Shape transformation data
::::

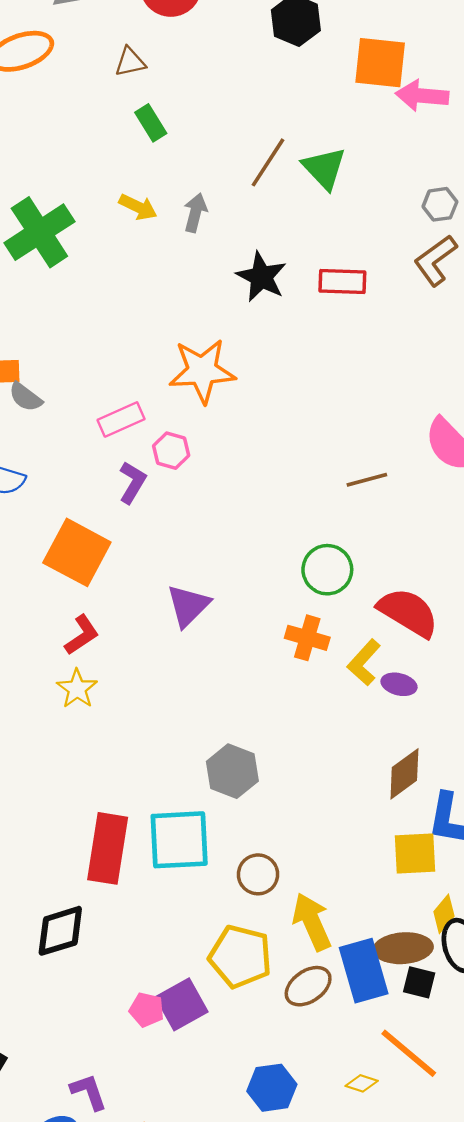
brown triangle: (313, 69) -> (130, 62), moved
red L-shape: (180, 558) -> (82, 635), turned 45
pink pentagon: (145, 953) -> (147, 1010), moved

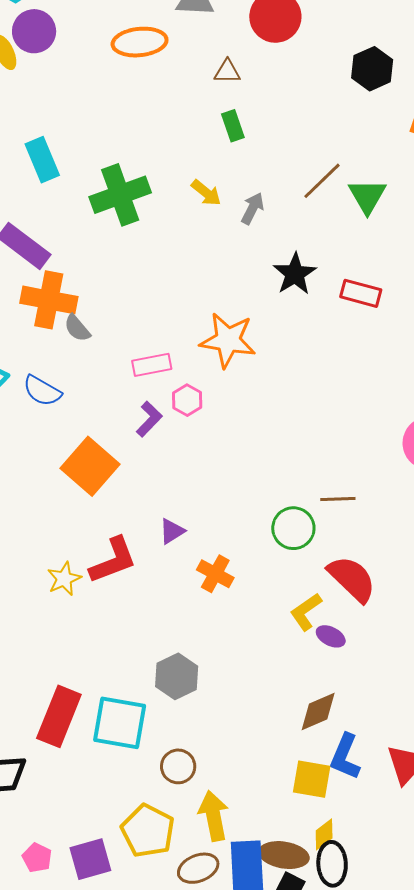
brown line: (367, 480) -> (338, 499), moved
purple triangle: (188, 606) -> (172, 531), size x0.7
red L-shape: (82, 635) -> (113, 560), moved, size x1.5
orange cross: (307, 638) -> (215, 574), moved
pink pentagon: (147, 1010) -> (37, 858), moved

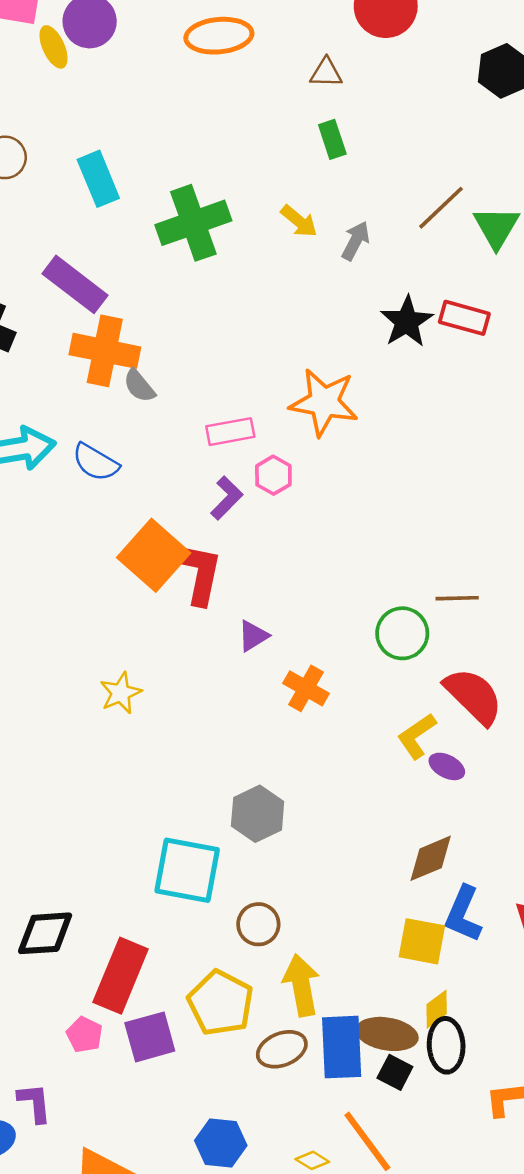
red rectangle: (361, 293) -> (464, 318), moved
red L-shape: (113, 560) -> (199, 573), moved, turned -58
red rectangle: (59, 716) -> (121, 976), moved

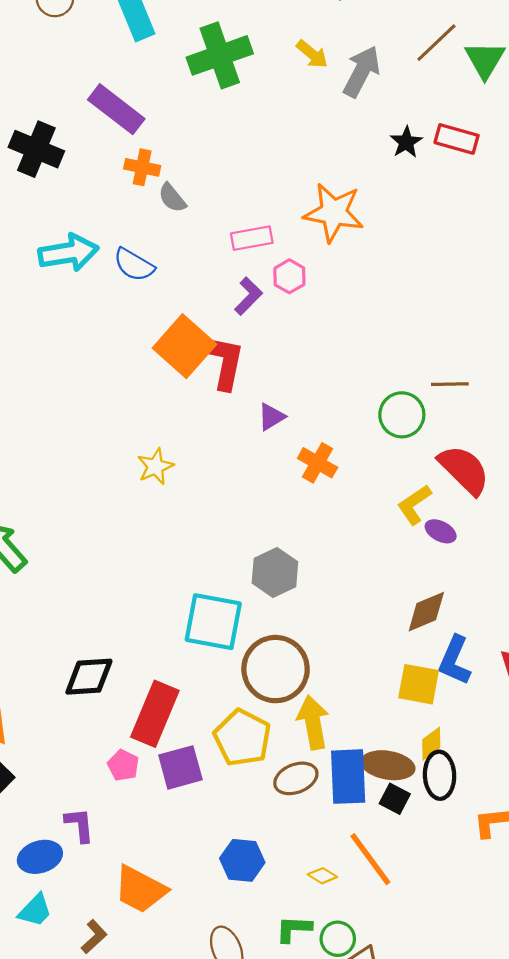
gray arrow: (356, 241) -> (362, 71), size x1.5
black star: (407, 322) -> (406, 142), size x0.7
orange cross: (105, 351) -> (142, 167), size x0.6
brown circle: (258, 924) -> (276, 669), size x1.8

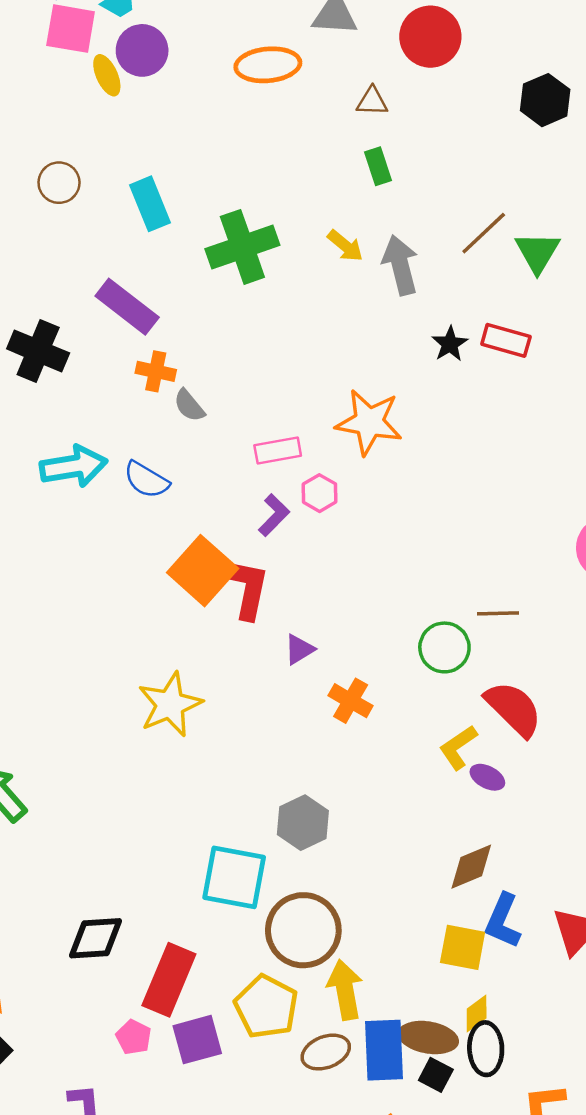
gray arrow: (362, 71) -> (400, 265), turned -42
yellow star: (155, 466) -> (170, 704), size x1.6

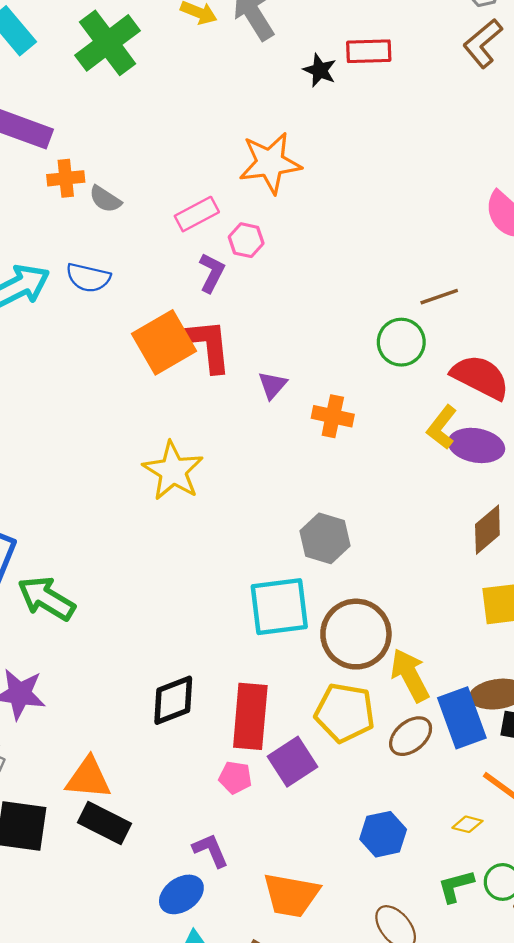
orange square: (203, 571) -> (164, 342), turned 36
purple ellipse: (487, 777) -> (476, 445), size x1.6

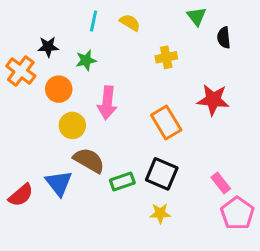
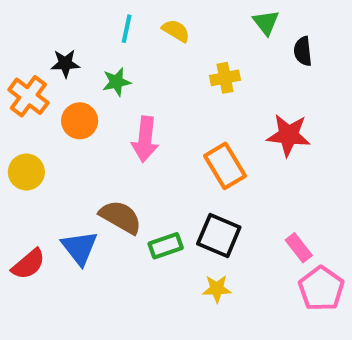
yellow circle: (72, 125) -> (26, 172), moved

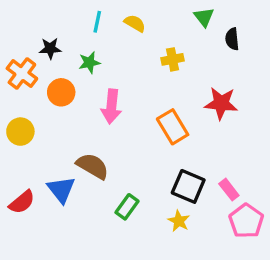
black square: (219, 235) -> (188, 186), moved
green rectangle: (166, 246) -> (127, 207), moved, turned -35
yellow star: (217, 289) -> (179, 221), moved, turned 30

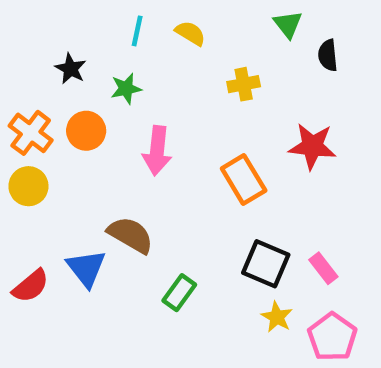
black star: (50, 48) -> (71, 69), turned 30
orange cross: (22, 74) -> (31, 133), moved
yellow star: (179, 221) -> (277, 317), moved
pink pentagon: (246, 221) -> (332, 337), moved

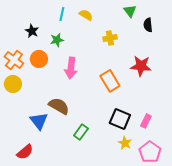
pink rectangle: (323, 268) -> (146, 121), turned 64
red semicircle: (31, 286) -> (25, 152), moved

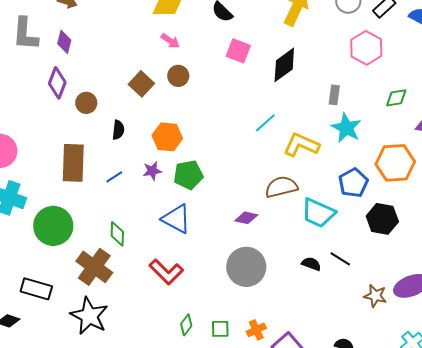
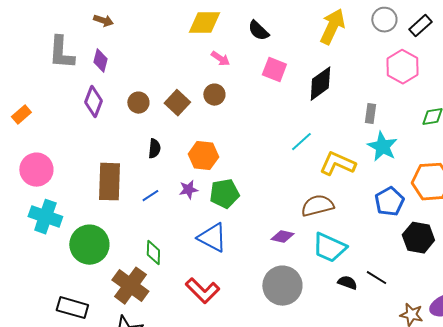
pink arrow: (170, 41) -> (220, 59), moved
brown circle: (86, 103) -> (138, 103), moved
cyan trapezoid: (318, 213) -> (329, 248), moved

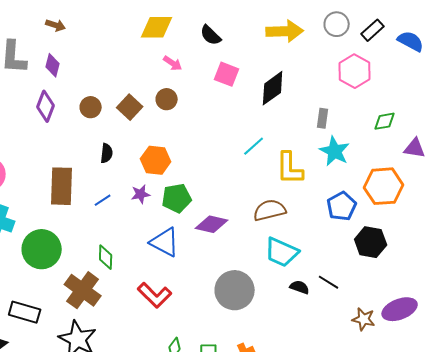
yellow arrow: (332, 27) -> (285, 31), turned 63
yellow L-shape: (337, 164) -> (290, 168), turned -114
purple diamond: (282, 237) -> (212, 224), moved, size x1.4

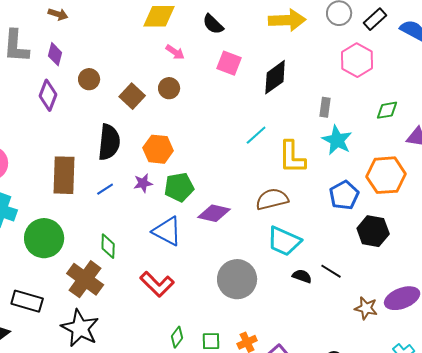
brown circle: (91, 107) -> (89, 79), moved
black semicircle: (107, 153) -> (109, 142), size x1.8

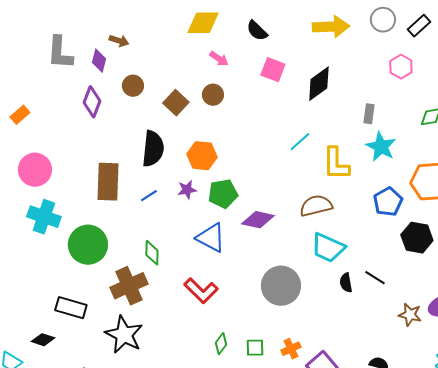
brown arrow: (58, 14) -> (119, 41), moved
pink hexagon: (357, 60) -> (401, 67), size x0.7
black semicircle: (302, 276) -> (346, 283), turned -120
brown cross: (85, 279) -> (129, 286), turned 30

::::

Reproduce the entries exactly, from the line with "pink pentagon: (145, 953)" to the line with "red rectangle: (59, 716) -> (121, 976), moved", both lines included, keeping no pictures.

pink pentagon: (145, 953) -> (147, 1010), moved

brown line: (367, 480) -> (338, 499), moved
purple triangle: (188, 606) -> (172, 531), size x0.7
red L-shape: (82, 635) -> (113, 560), moved, size x1.5
orange cross: (307, 638) -> (215, 574), moved
pink pentagon: (147, 1010) -> (37, 858), moved

red rectangle: (361, 293) -> (464, 318), moved
red L-shape: (113, 560) -> (199, 573), moved, turned -58
red rectangle: (59, 716) -> (121, 976), moved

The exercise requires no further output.